◆ **Work request**:
From the first line to the last, please reproduce the material exactly, skipping the pictures.

◆ **Supplied information**:
::::

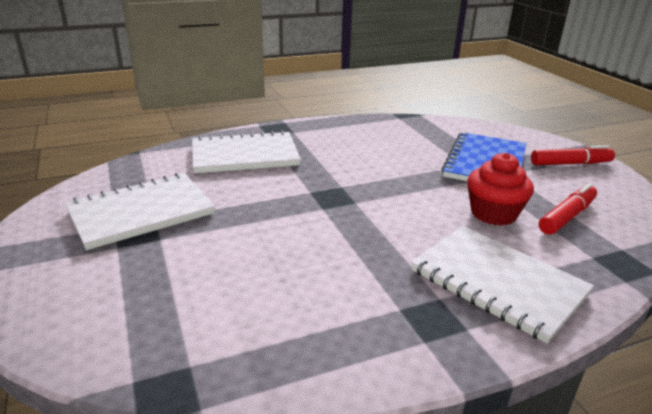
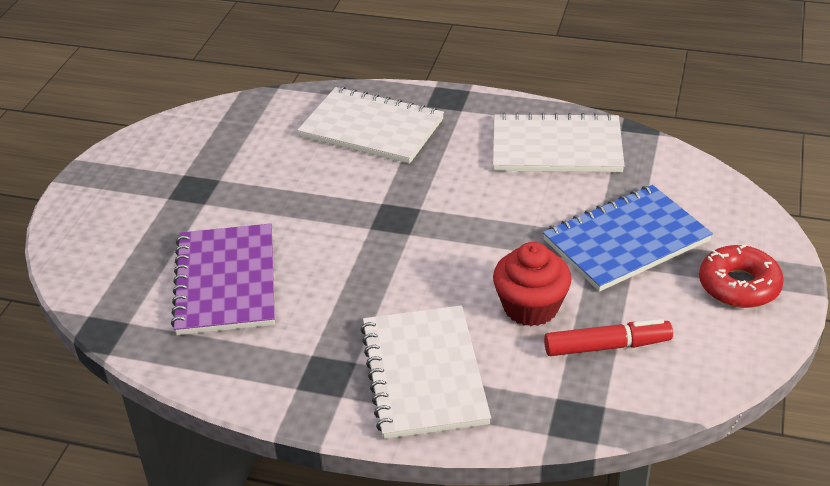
camera: 40 degrees right, 10 degrees up
(141, 212) = (215, 168): white notebook -> white notebook (556, 147)
(252, 287) = (226, 282): none -> purple notebook
(570, 164) = (739, 286): red marker -> red donut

::::

◆ **The completed task**:
camera: 40 degrees right, 10 degrees up
(141, 212) = (215, 168): white notebook -> white notebook (556, 147)
(252, 287) = (226, 282): none -> purple notebook
(570, 164) = (739, 286): red marker -> red donut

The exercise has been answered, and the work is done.